◆ Task details ◆
Convert the listing into a Markdown table with the columns "No." and "Entry," giving each line its own numbered row and skipping any blank lines. Omit the pictures from the table.

◆ Record extracts ◆
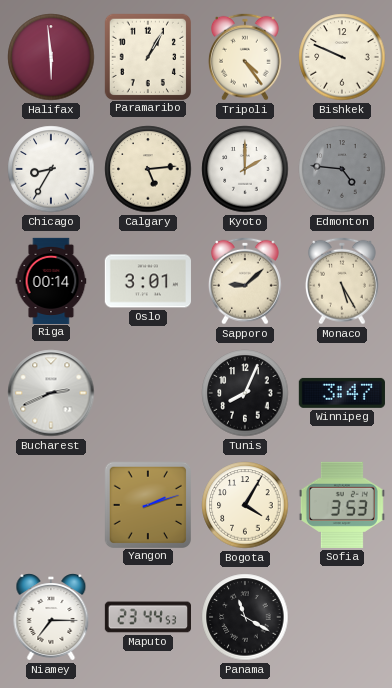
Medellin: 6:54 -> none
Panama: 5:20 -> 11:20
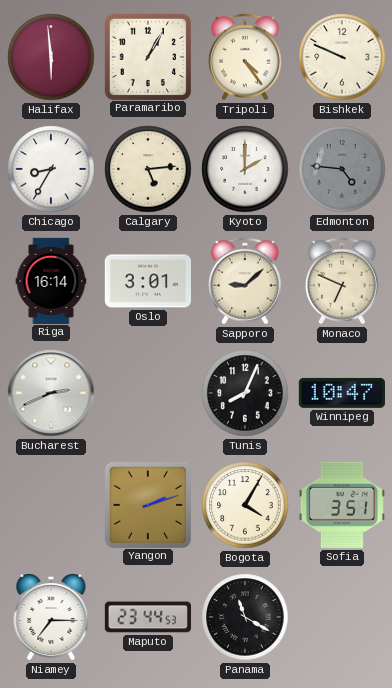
Riga: 00:14 -> 16:14
Monaco: 5:25 -> 6:49
Winnipeg: 3:47 -> 10:47
Sofia: 3:53 -> 3:51
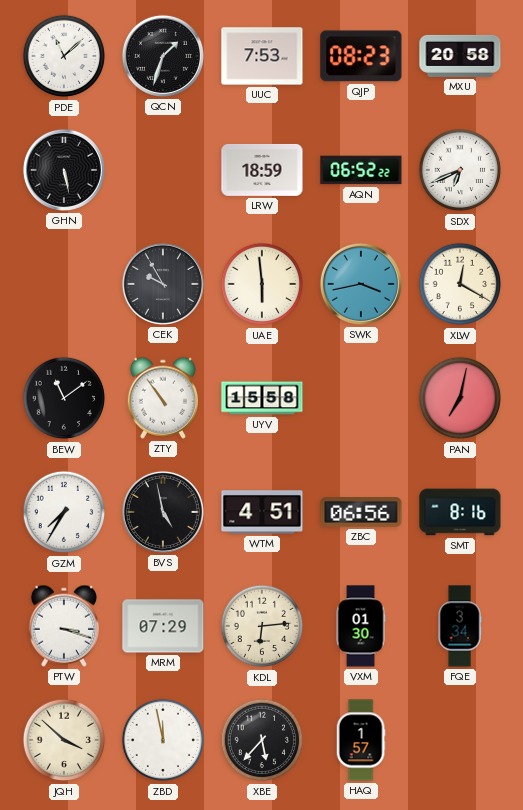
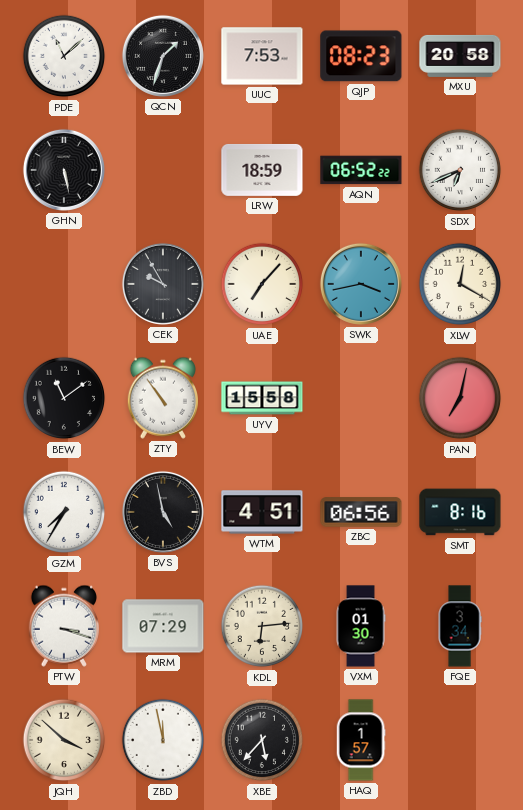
UAE: 5:59 -> 7:07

◆ Answer to the exercise ◆
| No. | Entry |
|---|---|
| 1 | Medellin: 6:54 -> none |
| 2 | Panama: 5:20 -> 11:20 |
| 3 | Riga: 00:14 -> 16:14 |
| 4 | Monaco: 5:25 -> 6:49 |
| 5 | Winnipeg: 3:47 -> 10:47 |
| 6 | Sofia: 3:53 -> 3:51 |
| 7 | UAE: 5:59 -> 7:07 |